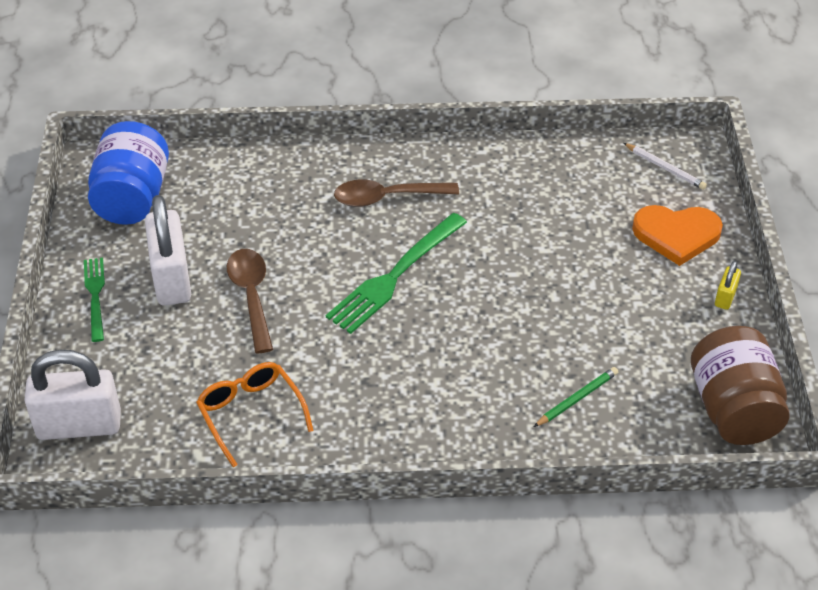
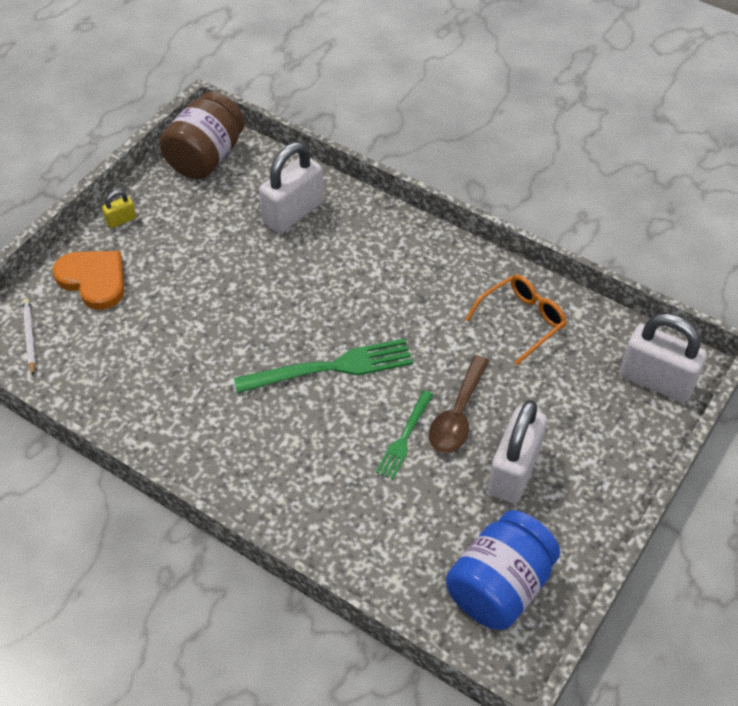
camera: 145 degrees left, 5 degrees up
(95, 295) = (589, 492): green fork -> green fork (404, 438)
(250, 413) = (522, 321): orange glasses -> orange glasses turned 135 degrees counterclockwise
(387, 197) = (273, 444): brown spoon -> none
(577, 398) = (293, 213): green pencil -> white padlock

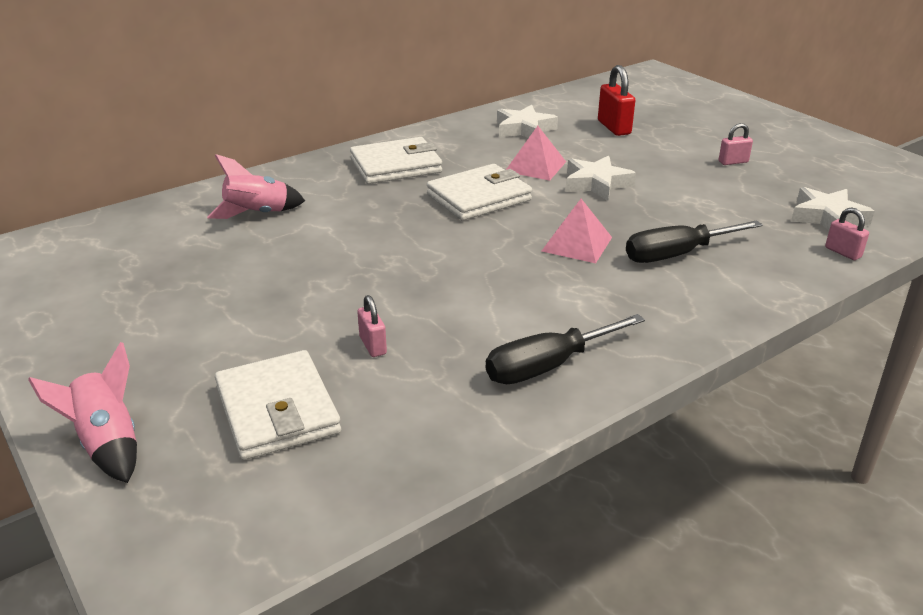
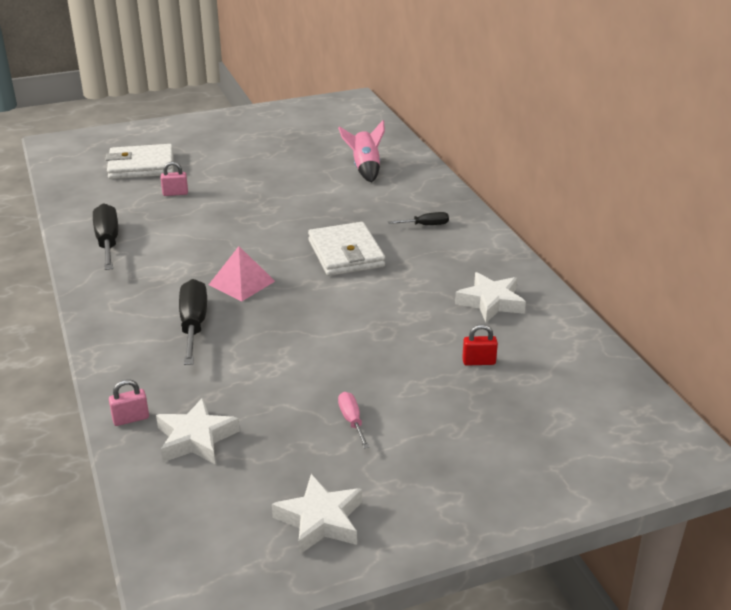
camera: 105 degrees right, 0 degrees up
(107, 443) = (153, 131): pink rocket -> none
(396, 166) = (426, 225): white wallet -> black screwdriver
(535, 166) = (396, 291): pink pyramid -> none
(596, 184) = (342, 316): white star -> white star (320, 520)
(614, 127) = (478, 362): red padlock -> red padlock, size x0.60
(733, 162) = (352, 420): pink padlock -> pink screwdriver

WORK ORDER:
Find every line above where the word "white" occurs, and copy that line.

RESULT OF THE EXERCISE:
(577, 398) = (293, 213): green pencil -> white padlock
(396, 166) = (426, 225): white wallet -> black screwdriver
(596, 184) = (342, 316): white star -> white star (320, 520)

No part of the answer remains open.